### TRY IT:
Which lines of the entries below include "turquoise"? List them all.

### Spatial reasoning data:
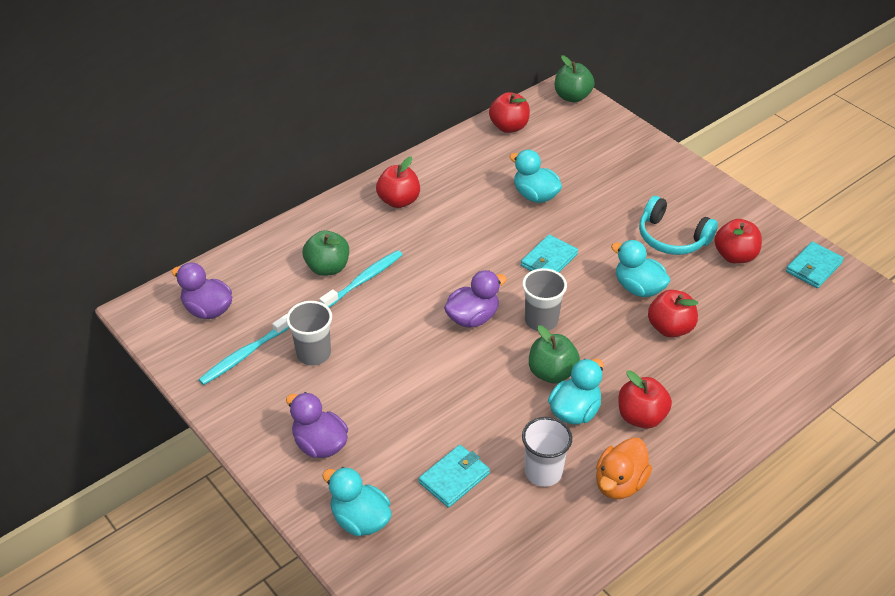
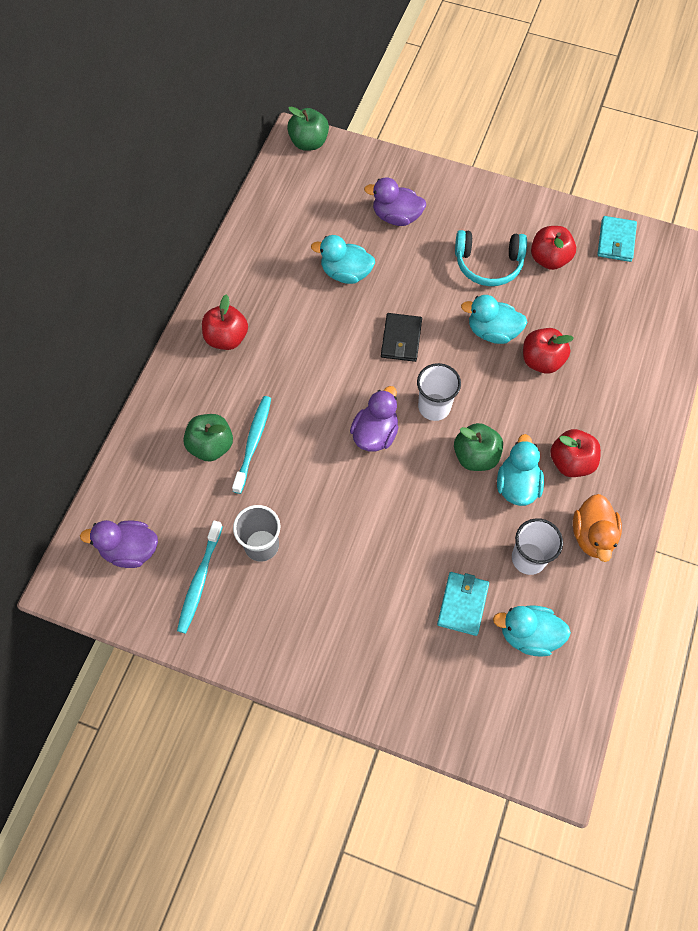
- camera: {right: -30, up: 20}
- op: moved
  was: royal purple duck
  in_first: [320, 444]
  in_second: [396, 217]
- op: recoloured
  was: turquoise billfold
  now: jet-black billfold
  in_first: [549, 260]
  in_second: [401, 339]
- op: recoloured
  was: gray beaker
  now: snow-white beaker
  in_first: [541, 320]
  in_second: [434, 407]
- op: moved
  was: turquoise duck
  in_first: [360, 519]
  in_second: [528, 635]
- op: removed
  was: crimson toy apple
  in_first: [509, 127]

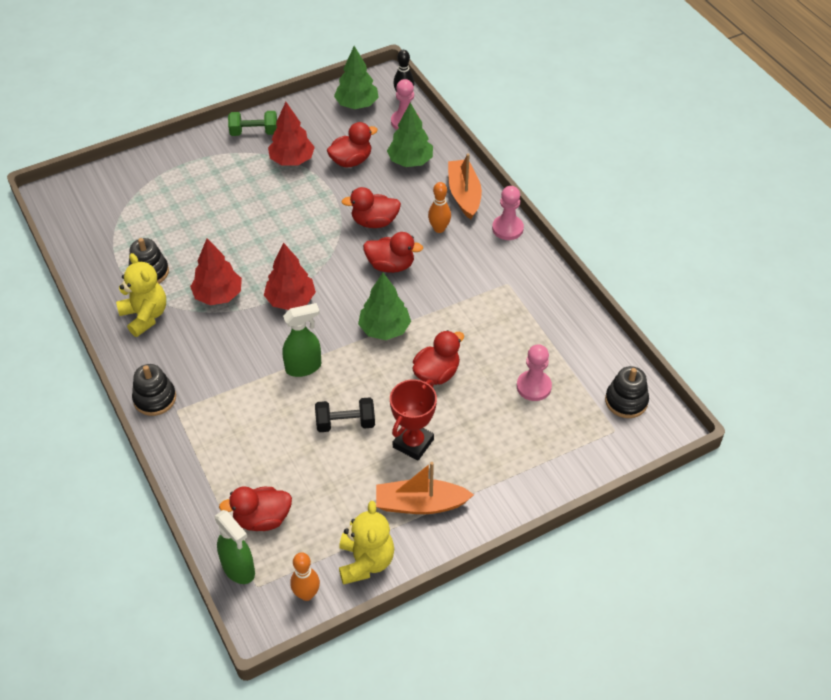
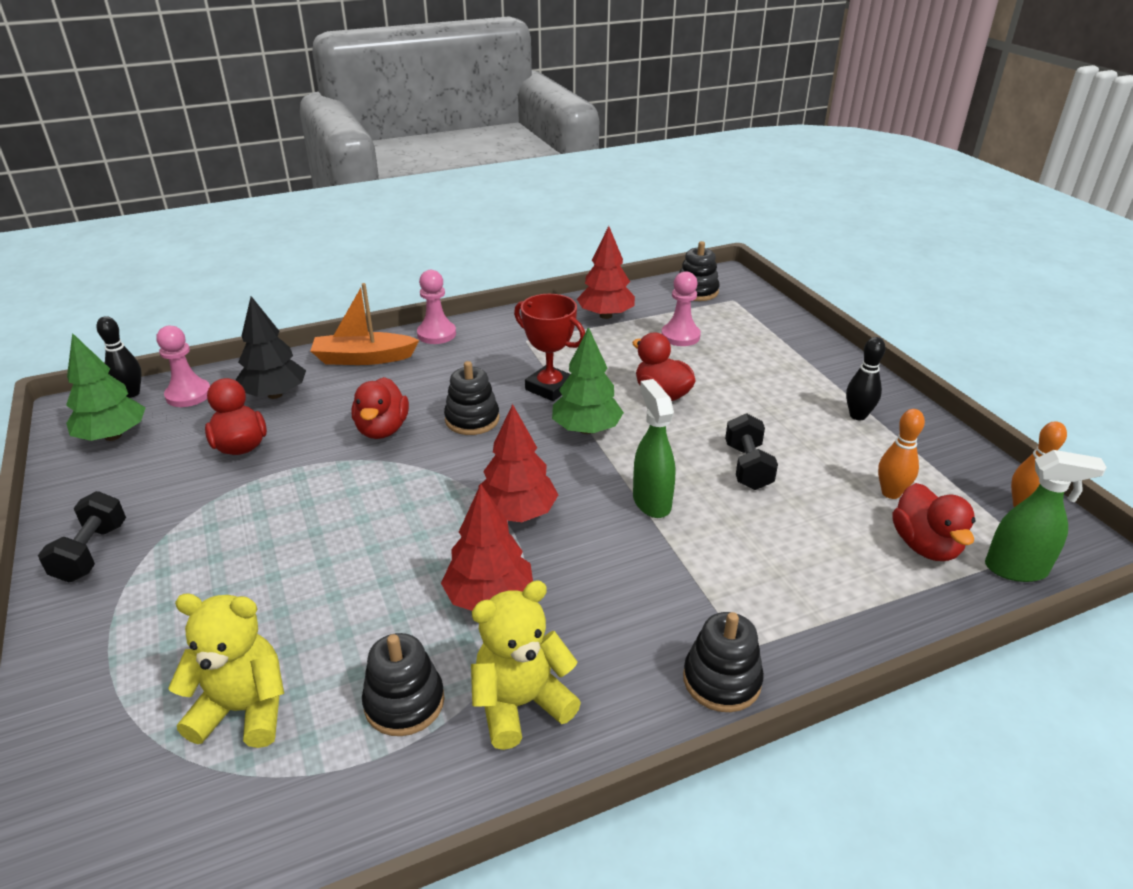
- camera: {right: -85, up: -15}
- op: recoloured
  was: green hand weight
  now: jet-black hand weight
  in_first: [254, 132]
  in_second: [91, 552]
- op: moved
  was: bright yellow stuffed bear
  in_first: [365, 562]
  in_second: [244, 710]
- op: recoloured
  was: green tree
  now: jet-black tree
  in_first: [410, 161]
  in_second: [275, 394]
- op: replaced
  was: crimson duck
  now: jet-black stacking toy
  in_first: [390, 265]
  in_second: [472, 419]
- op: moved
  was: crimson award cup
  in_first: [413, 443]
  in_second: [549, 388]
- op: moved
  was: crimson tree
  in_first: [292, 160]
  in_second: [605, 315]
- op: replaced
  was: orange toy boat
  now: jet-black skittle
  in_first: [420, 504]
  in_second: [857, 415]
- op: moved
  was: orange skittle
  in_first: [439, 229]
  in_second: [891, 493]
- op: turned
  was: green spray bottle
  in_first: [239, 569]
  in_second: [1016, 569]
  clockwise: 45

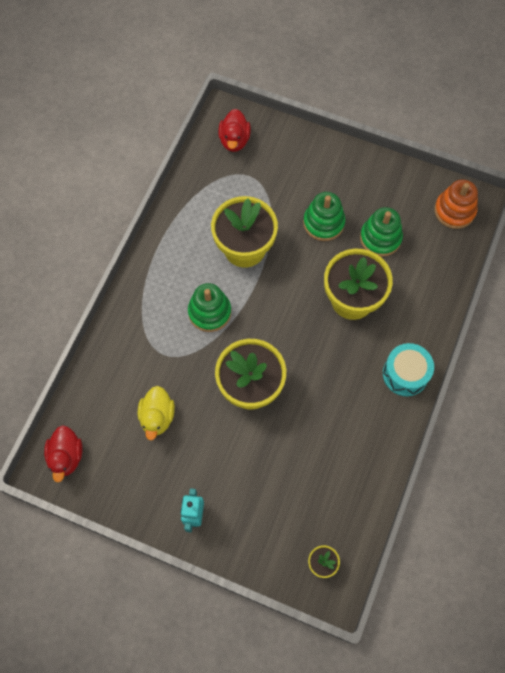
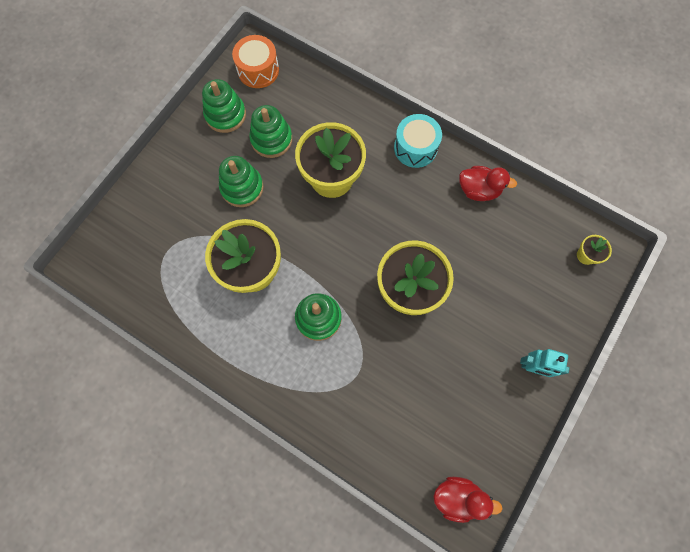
- camera: {right: -80, up: 5}
- op: added
  now: green stacking toy
  in_second: [225, 115]
- op: replaced
  was: orange stacking toy
  now: orange toy drum
  in_first: [454, 211]
  in_second: [258, 70]
- op: moved
  was: crimson duck
  in_first: [234, 140]
  in_second: [478, 190]
- op: removed
  was: bright yellow duck
  in_first: [157, 417]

### WRITTEN REPLY:
  was: turquoise billfold
  was: turquoise duck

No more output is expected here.